DATA SHOWN: Begin

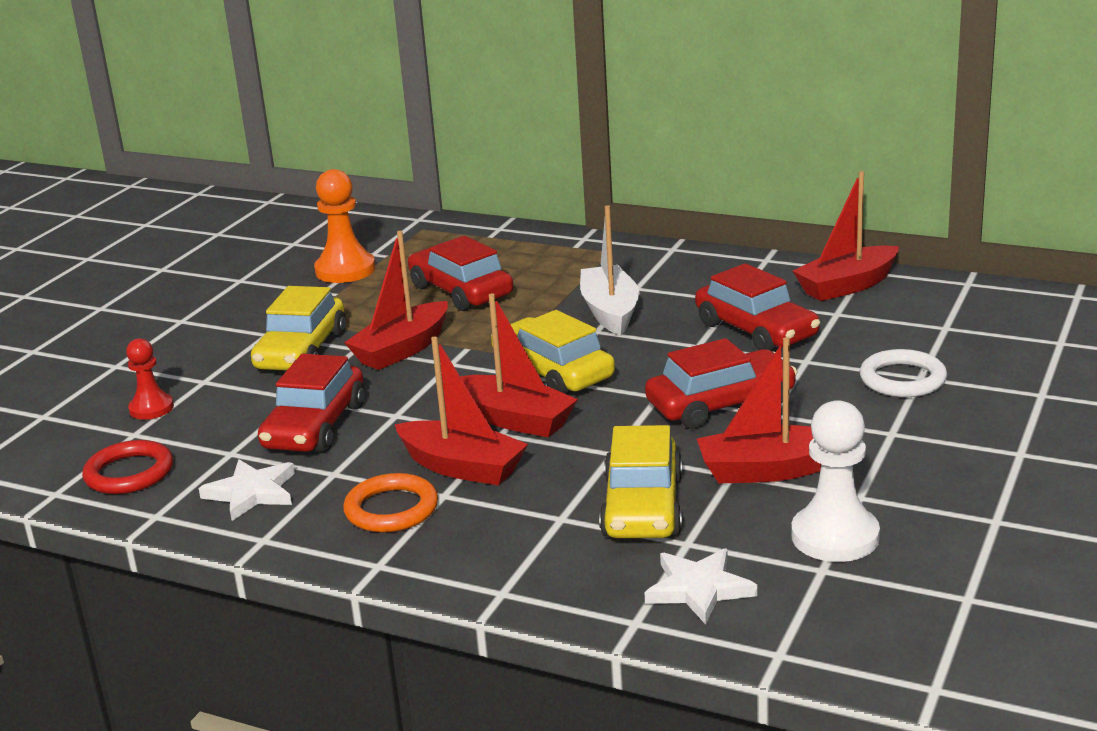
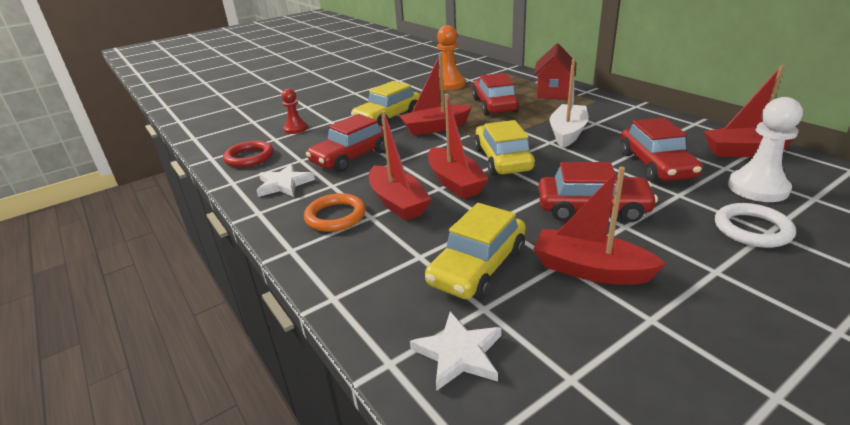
camera: 30 degrees right, 5 degrees up
(535, 250) = (553, 92): none -> red house
(835, 537) = (604, 350): white pawn -> white pawn (757, 188)

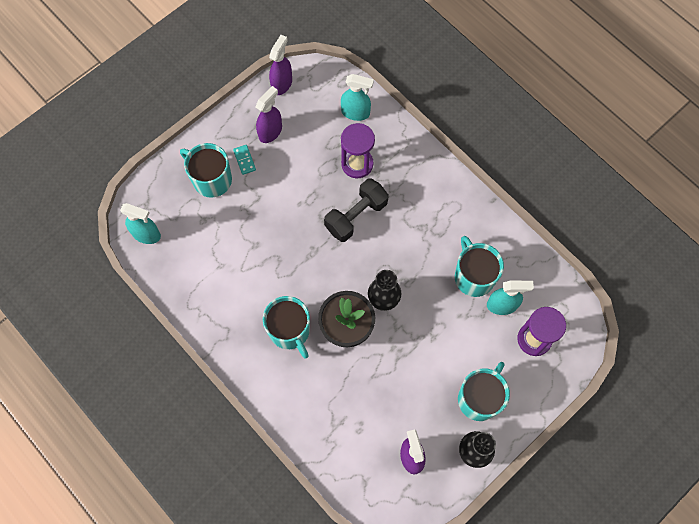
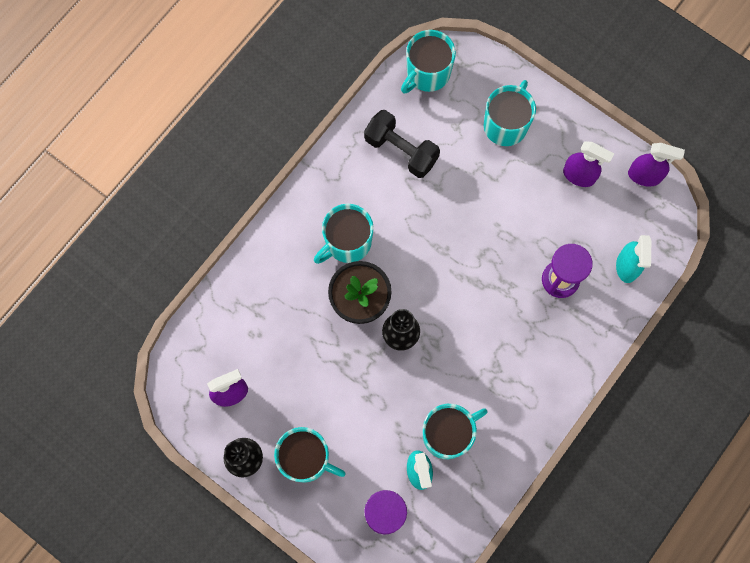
camera: 80 degrees right, 5 degrees up
(146, 234) = (427, 73): turquoise spray bottle -> turquoise mug
(244, 160) = (537, 155): turquoise domino -> none
(356, 216) = (495, 289): black dumbbell -> black dumbbell (401, 150)

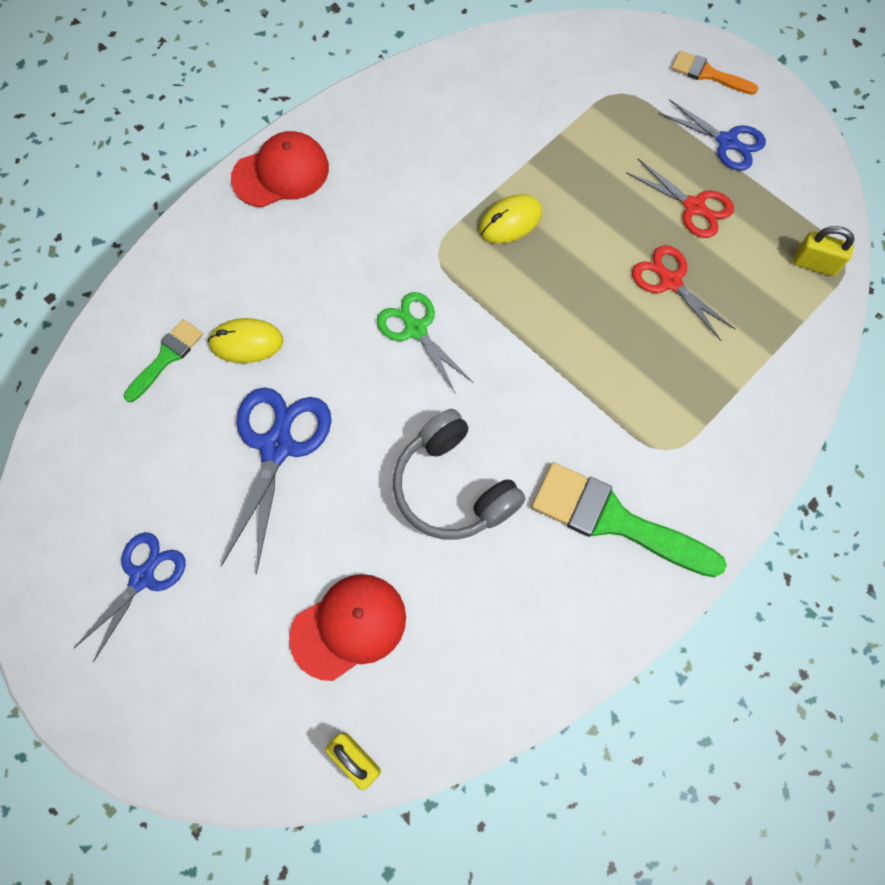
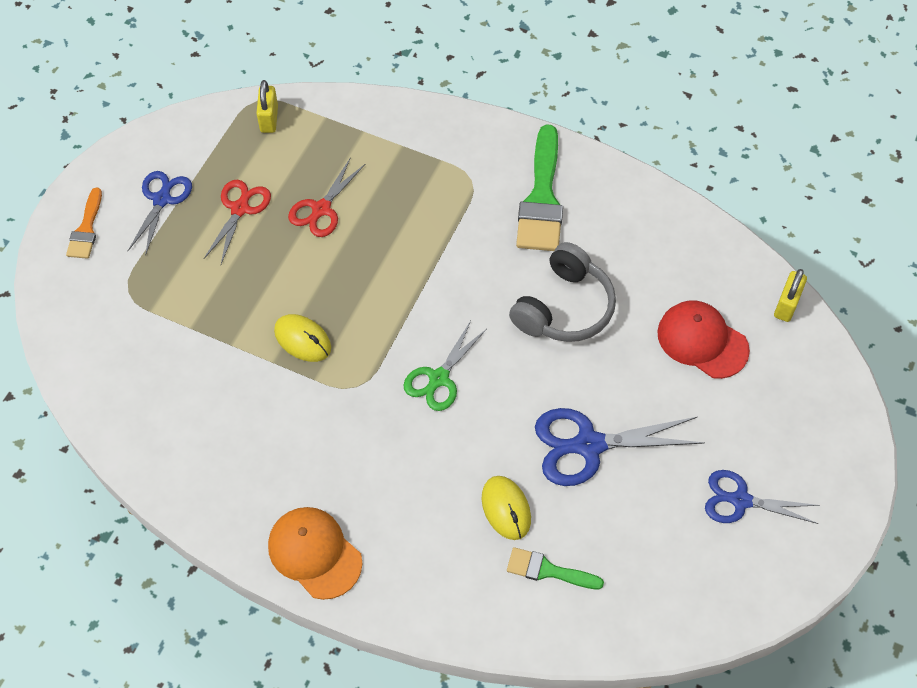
camera: 110 degrees left, 10 degrees down
(281, 173) = (314, 553): red cap -> orange cap

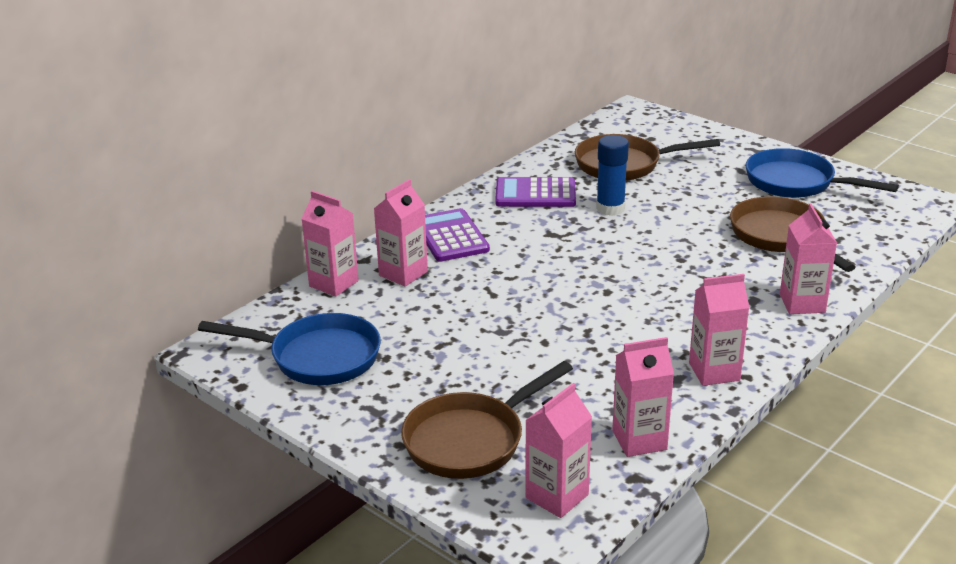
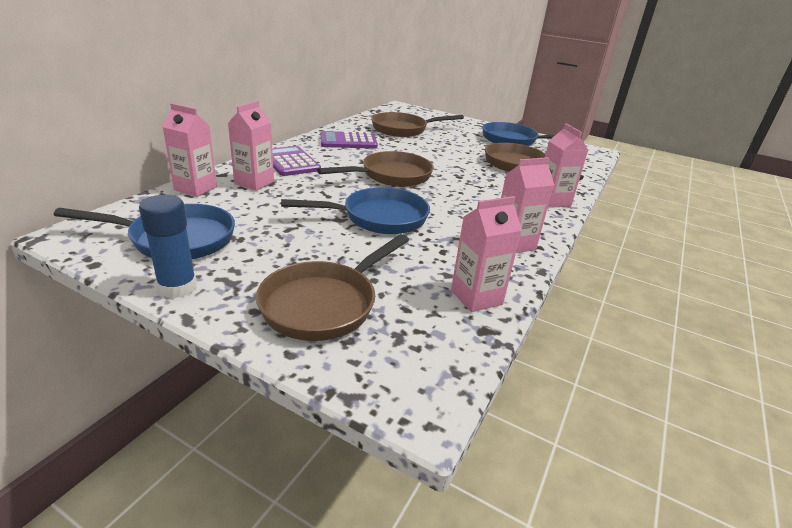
camera: 15 degrees left, 0 degrees up
(551, 330) = (378, 218): none -> blue pan
(557, 496) = (418, 352): pink carton -> none
(584, 259) = (391, 176): none -> brown pan
(610, 208) = (401, 150): blue glue stick -> blue glue stick (177, 287)

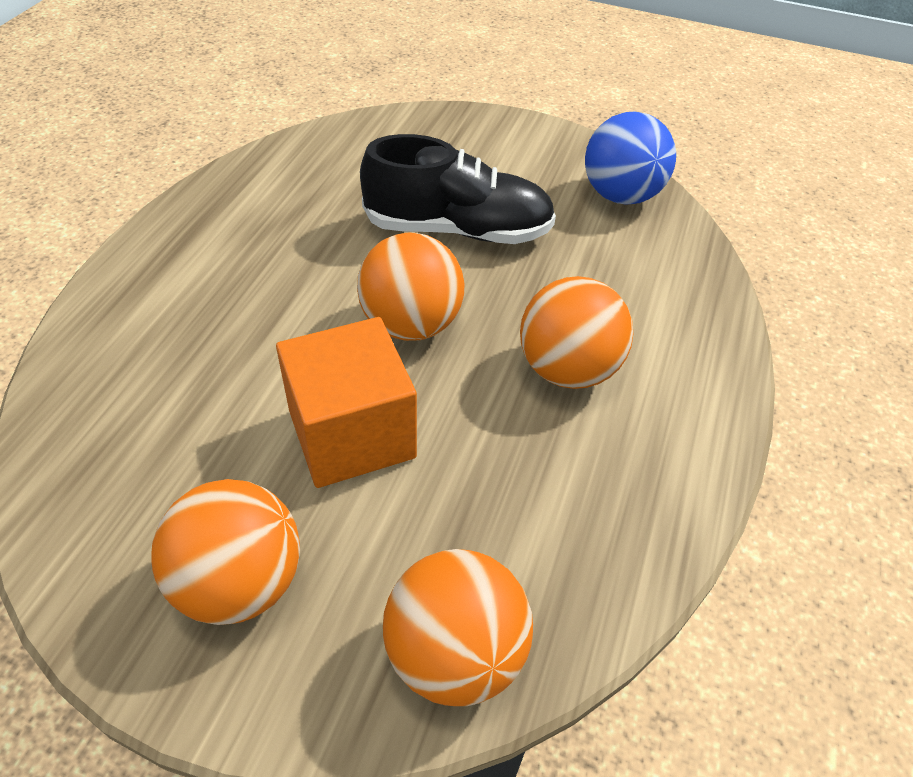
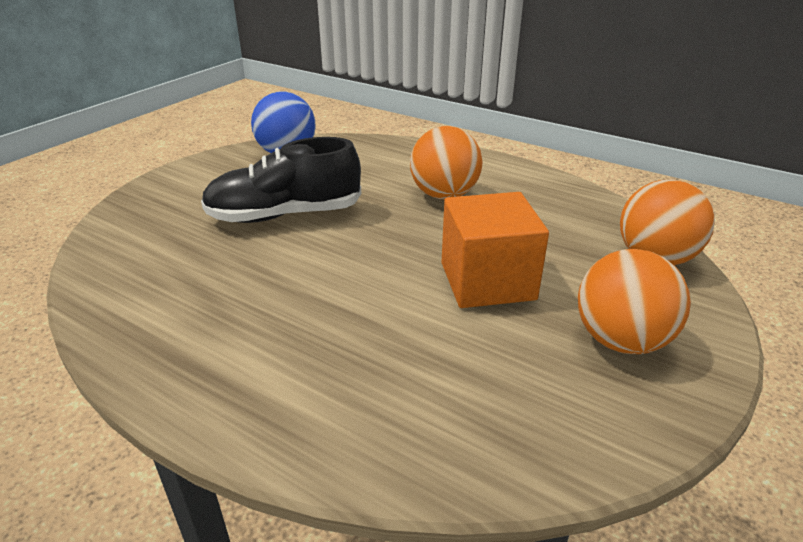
camera: 75 degrees left, 15 degrees down
(411, 324) = (383, 246): orange ball -> none
(458, 230) = (285, 215): black shoe -> black shoe turned 120 degrees counterclockwise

DATA SHOWN: End

#### [WHAT YOU NEED TO DO]
Your answer should be the lines from the first record down to the line containing "(281, 173) = (314, 553): red", restated exactly, with no pictures.

#### [SOLUTION TO THIS PROBLEM]
camera: 30 degrees right, 5 degrees up
(535, 250) = (553, 92): none -> red house
(835, 537) = (604, 350): white pawn -> white pawn (757, 188)

camera: 80 degrees right, 5 degrees up
(146, 234) = (427, 73): turquoise spray bottle -> turquoise mug
(244, 160) = (537, 155): turquoise domino -> none
(356, 216) = (495, 289): black dumbbell -> black dumbbell (401, 150)

camera: 110 degrees left, 10 degrees down
(281, 173) = (314, 553): red cap -> orange cap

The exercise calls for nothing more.